### The task
Repeat every line of the data exactly; no picture belongs in the copy.

┌──

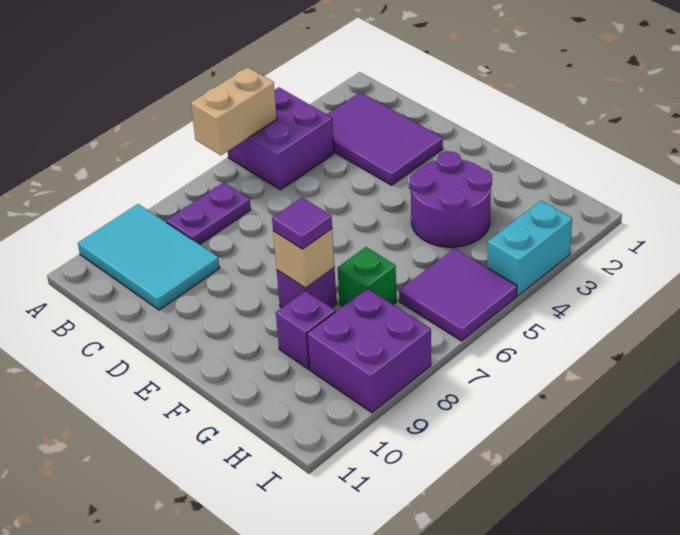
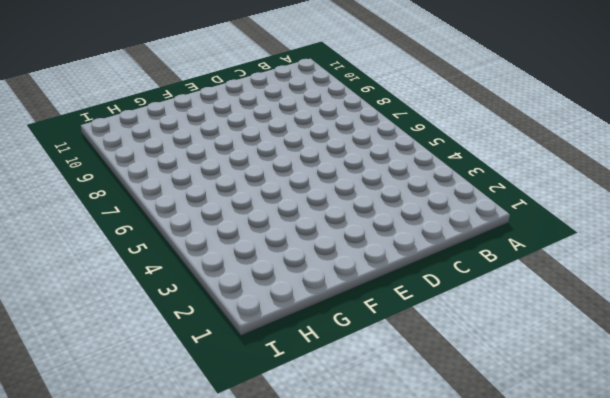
none -> purple brick A4:B5 level 1
none -> cyan tile A9:C10 level 1
none -> purple tile B2:D3 level 1

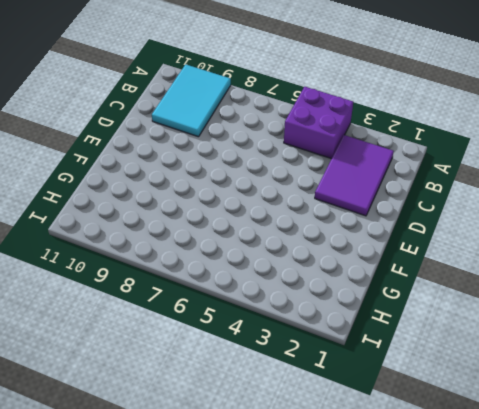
none -> purple plate B7:B8 level 1
none -> purple round brick F3:G4 level 1
none -> purple brick F8 level 1

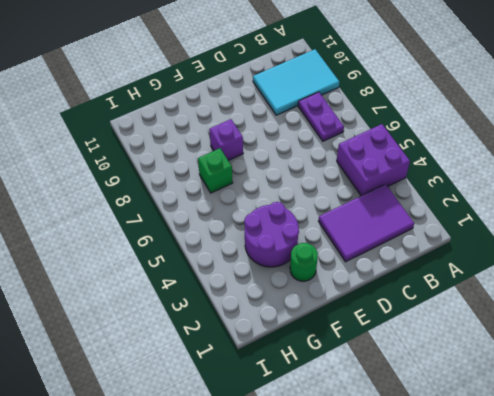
green round brick F2 level 1 -> none
none -> purple brick G9 level 1
none -> purple tile H5:I6 level 1
none -> purple brick H8:I9 level 1

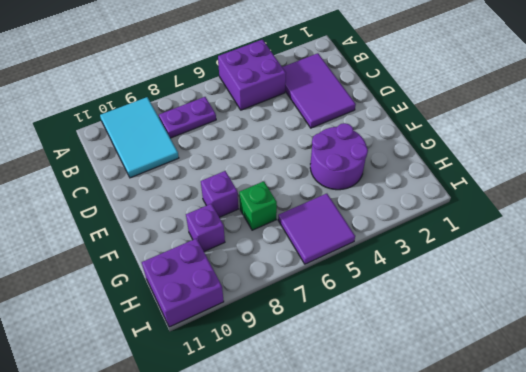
purple brick H10:I11 level 1 -> purple brick H8:I9 level 1
none -> cyan brick I3:I4 level 1
none -> tan brick A5:A6 level 2
none -> tan brick F8 level 2

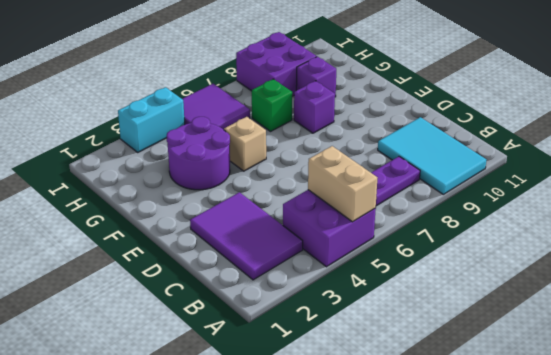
tan brick A5:B5 level 2 -> tan brick A5:A6 level 2
tan brick F5 level 1 -> tan brick F8 level 2
none -> purple tile F8 level 3

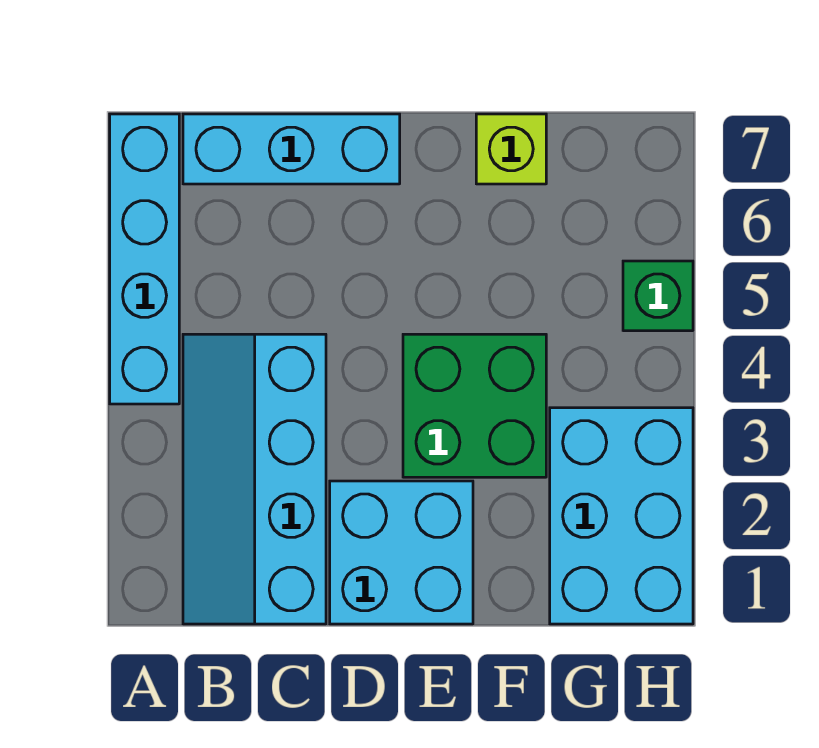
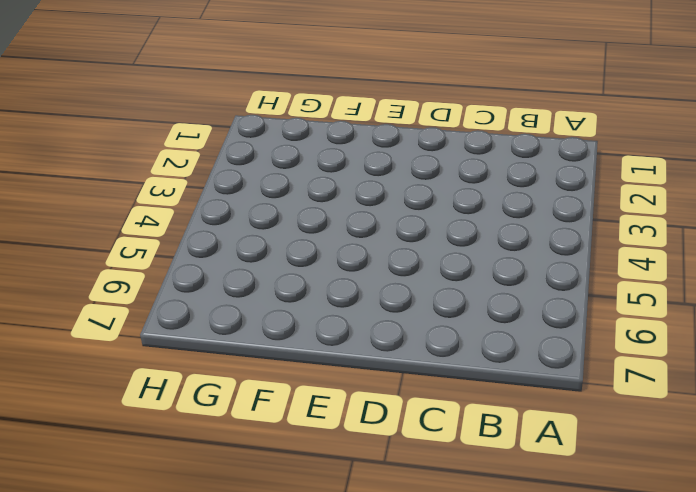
none -> cyan brick A4:A7 level 1
none -> cyan slope B1:C4 level 1 top C

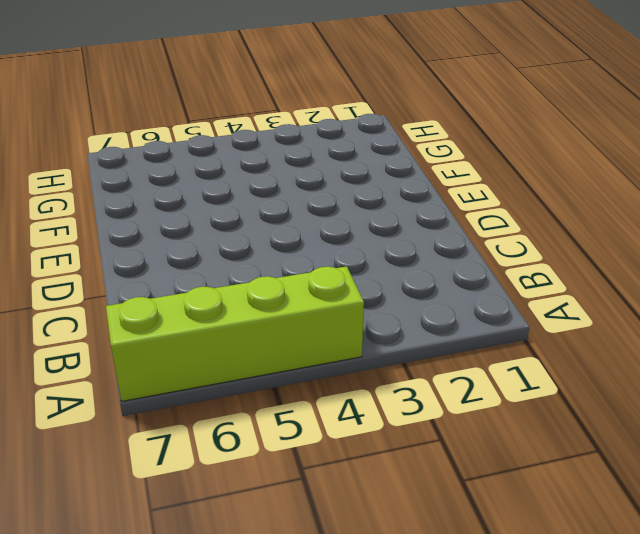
lime brick A4:A7 level 1 -> cyan brick A4:A7 level 1
none -> cyan slope B1:C4 level 1 top C
none -> cyan brick B7:D7 level 1

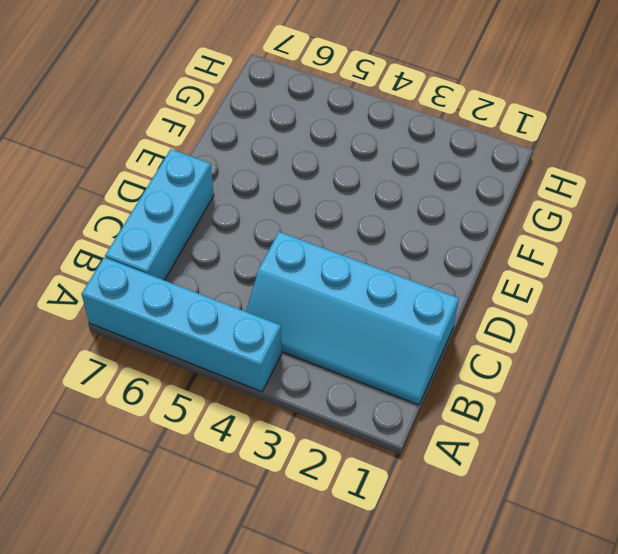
none -> cyan brick D1:E2 level 1
none -> green brick E3:F4 level 1

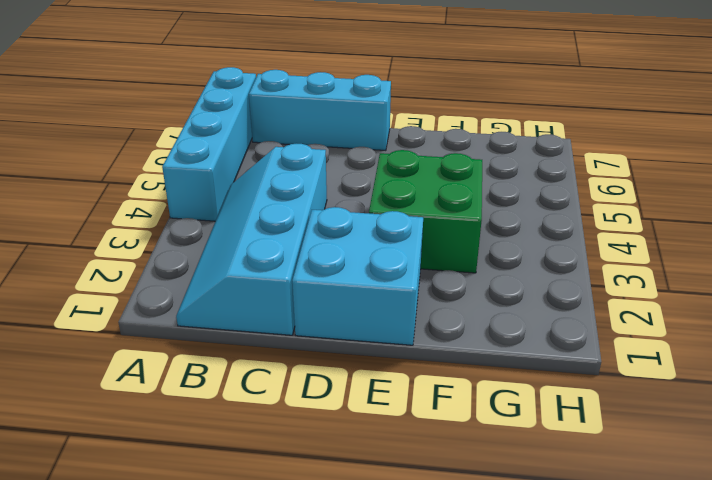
none -> lime brick F7 level 1
none -> cyan brick G1:H3 level 1

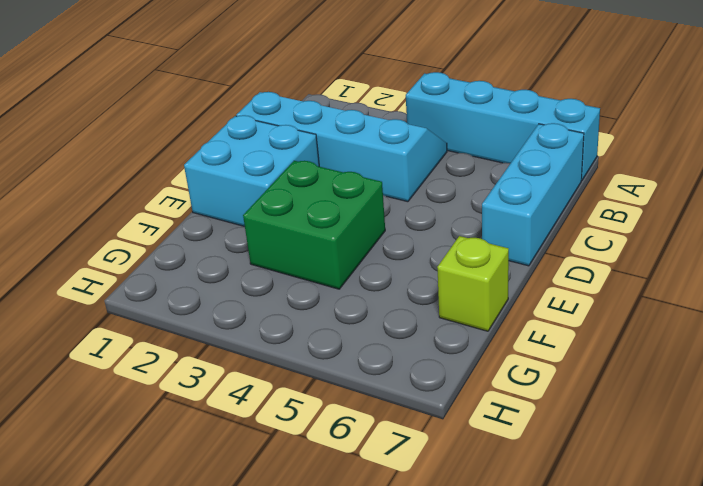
none -> cyan brick G1:H3 level 1
none -> green brick H5 level 1

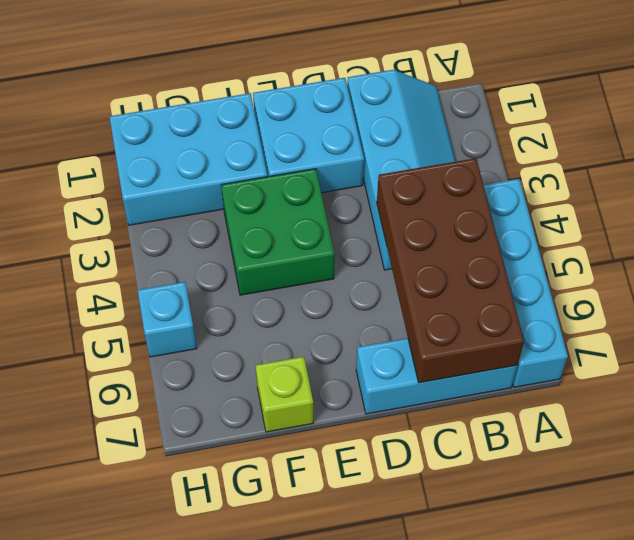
brown brick B4:C7 level 2 -> none
cyan brick F1:H2 level 1 -> cyan brick G1:H3 level 1
cyan brick H5 level 1 -> green brick H5 level 1

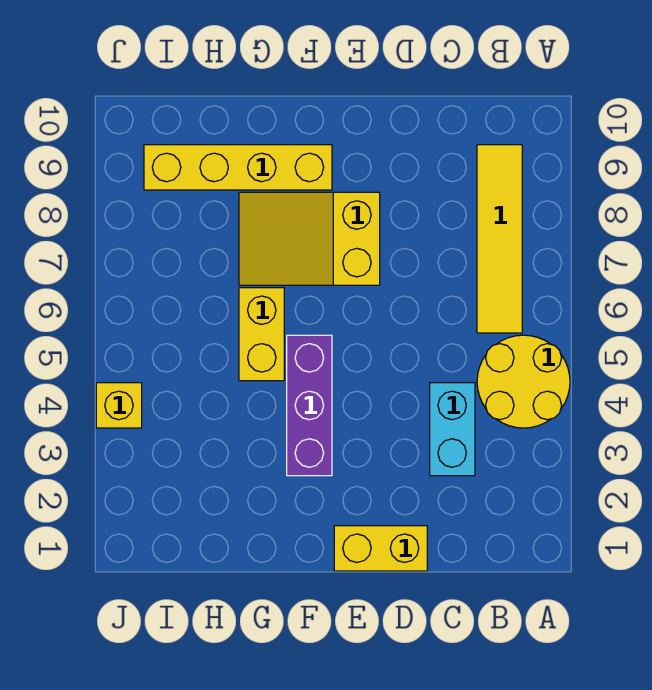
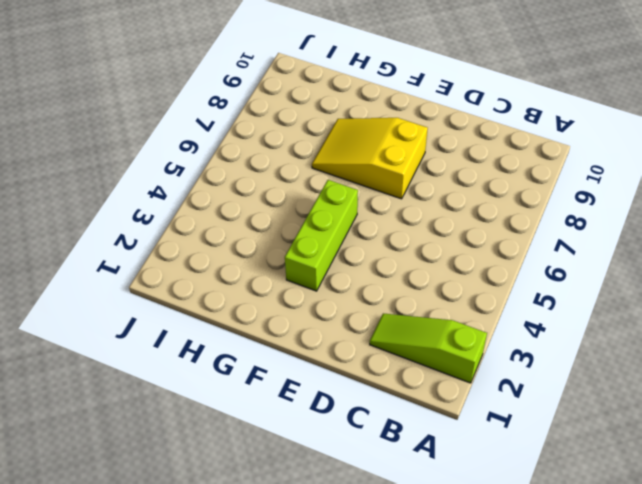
lime slope A2:C2 level 1 top A -> none
lime brick F3:F5 level 1 -> purple brick F3:F5 level 1
none -> yellow round brick A4:B5 level 1
none -> yellow tile B6:B9 level 1

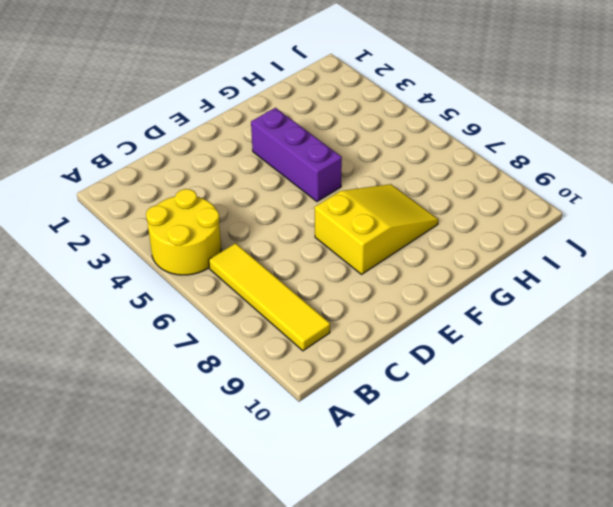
none -> cyan brick C3:C4 level 1
none -> yellow brick D1:E1 level 1

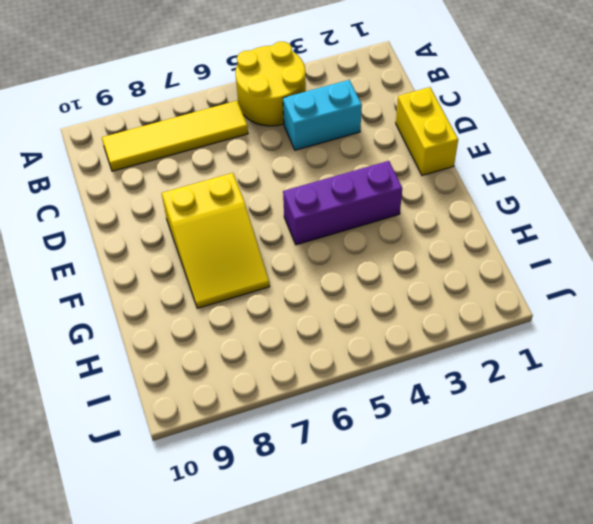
none -> yellow brick F9:I9 level 1
none -> yellow brick G5:G6 level 1

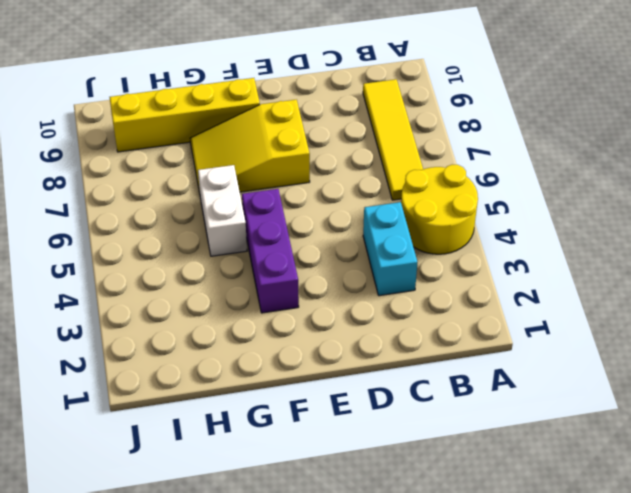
white brick G5:G6 level 1 -> yellow brick G5:G6 level 1
none -> yellow brick D1:E1 level 1
none -> yellow brick J4 level 1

└──

### Answer
none -> purple brick A4:B5 level 1
none -> cyan tile A9:C10 level 1
none -> purple tile B2:D3 level 1

none -> purple plate B7:B8 level 1
none -> purple round brick F3:G4 level 1
none -> purple brick F8 level 1

green round brick F2 level 1 -> none
none -> purple brick G9 level 1
none -> purple tile H5:I6 level 1
none -> purple brick H8:I9 level 1

purple brick H10:I11 level 1 -> purple brick H8:I9 level 1
none -> cyan brick I3:I4 level 1
none -> tan brick A5:A6 level 2
none -> tan brick F8 level 2

tan brick A5:B5 level 2 -> tan brick A5:A6 level 2
tan brick F5 level 1 -> tan brick F8 level 2
none -> purple tile F8 level 3

none -> cyan brick A4:A7 level 1
none -> cyan slope B1:C4 level 1 top C

lime brick A4:A7 level 1 -> cyan brick A4:A7 level 1
none -> cyan slope B1:C4 level 1 top C
none -> cyan brick B7:D7 level 1

none -> cyan brick D1:E2 level 1
none -> green brick E3:F4 level 1

none -> lime brick F7 level 1
none -> cyan brick G1:H3 level 1

none -> cyan brick G1:H3 level 1
none -> green brick H5 level 1

brown brick B4:C7 level 2 -> none
cyan brick F1:H2 level 1 -> cyan brick G1:H3 level 1
cyan brick H5 level 1 -> green brick H5 level 1

lime slope A2:C2 level 1 top A -> none
lime brick F3:F5 level 1 -> purple brick F3:F5 level 1
none -> yellow round brick A4:B5 level 1
none -> yellow tile B6:B9 level 1

none -> cyan brick C3:C4 level 1
none -> yellow brick D1:E1 level 1

none -> yellow brick F9:I9 level 1
none -> yellow brick G5:G6 level 1

white brick G5:G6 level 1 -> yellow brick G5:G6 level 1
none -> yellow brick D1:E1 level 1
none -> yellow brick J4 level 1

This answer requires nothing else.